*** SOURCE DATA Section Begins ***

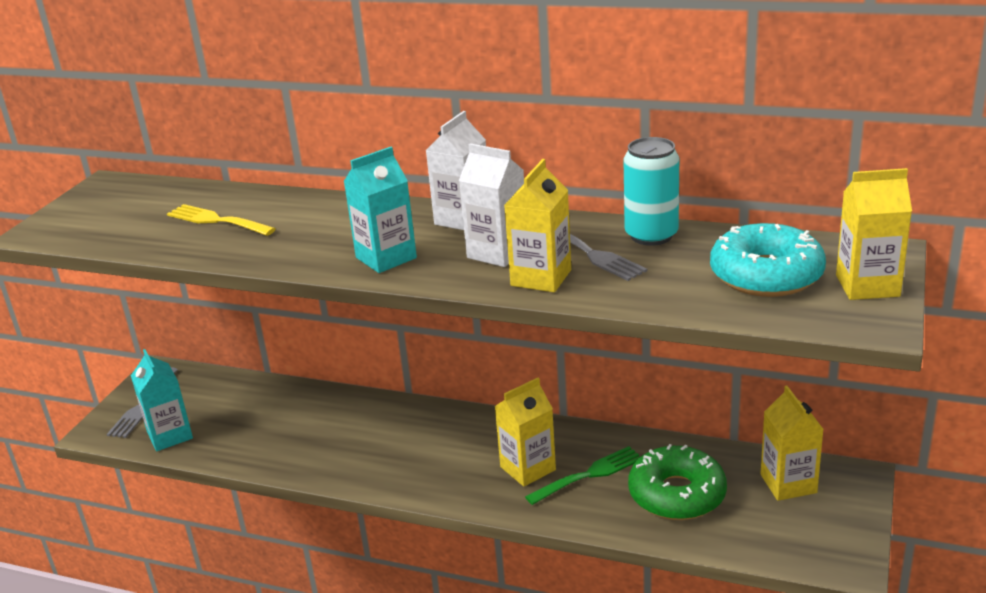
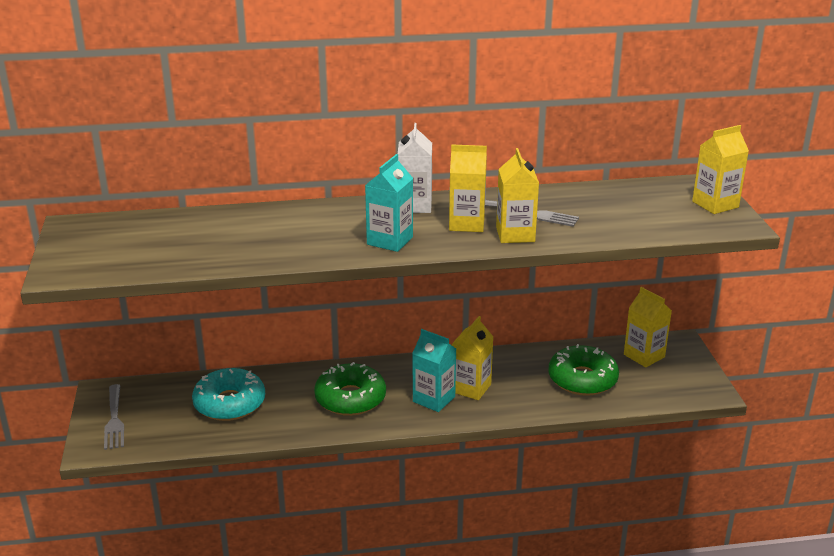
camera: 30 degrees left, 0 degrees up
(170, 435) = (163, 435): turquoise carton -> turquoise carton (434, 399)
(217, 220) = (217, 237): yellow fork -> none
(383, 445) = (350, 398): none -> green donut
(497, 253) = (466, 224): white carton -> yellow carton
(589, 475) = (516, 382): green fork -> none
(651, 235) = (557, 196): turquoise can -> none
(766, 275) = (652, 208): turquoise donut -> turquoise donut (229, 403)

*** SOURCE DATA Section Ends ***

- [THE TASK]: Start from the line that holds "(170, 435) = (163, 435): turquoise" and print each line to the end of the records exactly, leaving out everything before it.

- [TASK RESPONSE]:
(170, 435) = (163, 435): turquoise carton -> turquoise carton (434, 399)
(217, 220) = (217, 237): yellow fork -> none
(383, 445) = (350, 398): none -> green donut
(497, 253) = (466, 224): white carton -> yellow carton
(589, 475) = (516, 382): green fork -> none
(651, 235) = (557, 196): turquoise can -> none
(766, 275) = (652, 208): turquoise donut -> turquoise donut (229, 403)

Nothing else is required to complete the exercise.